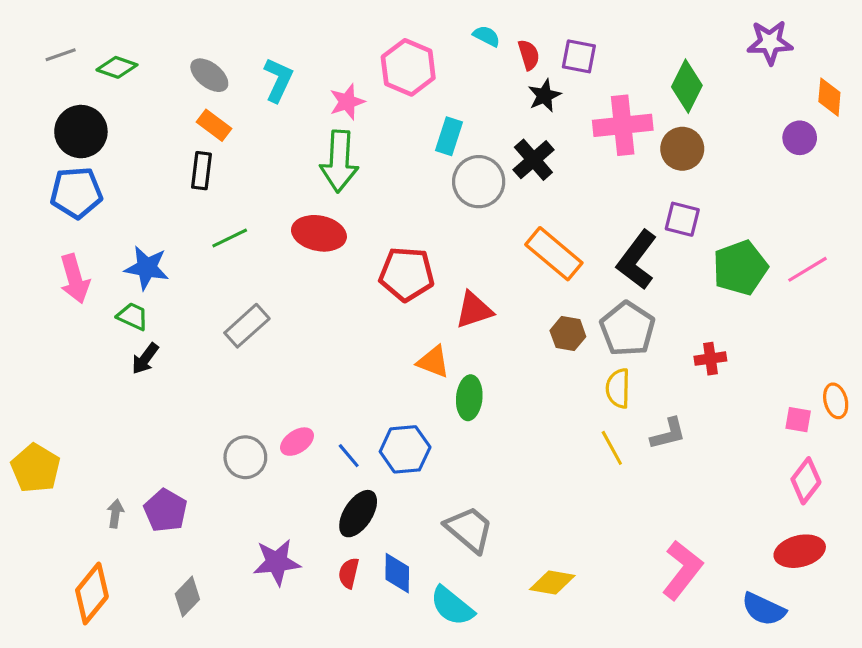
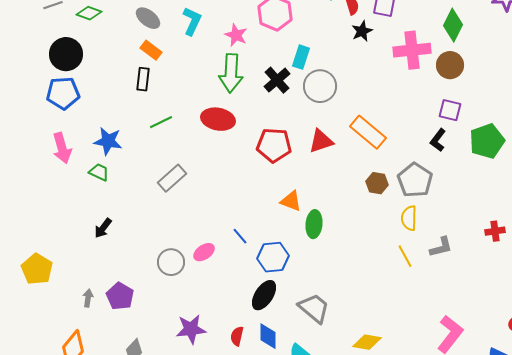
pink star: (347, 102) -> (236, 35), turned -30
black cross: (533, 160) -> (277, 80), moved
black L-shape: (637, 260) -> (438, 140), moved, size x0.6
red triangle: (474, 310) -> (321, 141), moved
black arrow: (145, 359) -> (103, 228), moved
red cross: (710, 359) -> (495, 231), moved
blue line: (349, 456) -> (240, 236), moved
black ellipse: (358, 514) -> (264, 295), moved

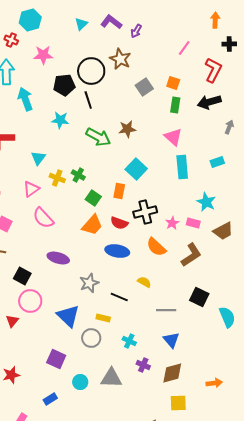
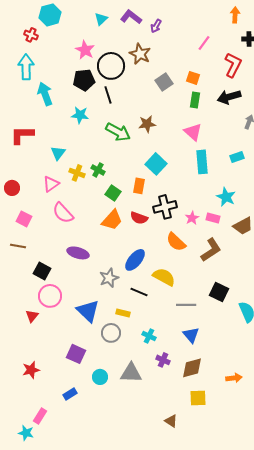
pink star: (43, 55) -> (85, 50), moved, turned 30
blue ellipse: (117, 251) -> (135, 260), moved, turned -60
yellow semicircle: (144, 282) -> (164, 277), size x1.6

• **What you are asked to do**:
Print every record above exactly as written, leaving out the pictures.

• **Solved problem**:
pink star: (347, 102) -> (236, 35), turned -30
black cross: (533, 160) -> (277, 80), moved
black L-shape: (637, 260) -> (438, 140), moved, size x0.6
red triangle: (474, 310) -> (321, 141), moved
black arrow: (145, 359) -> (103, 228), moved
red cross: (710, 359) -> (495, 231), moved
blue line: (349, 456) -> (240, 236), moved
black ellipse: (358, 514) -> (264, 295), moved

pink star: (43, 55) -> (85, 50), moved, turned 30
blue ellipse: (117, 251) -> (135, 260), moved, turned -60
yellow semicircle: (144, 282) -> (164, 277), size x1.6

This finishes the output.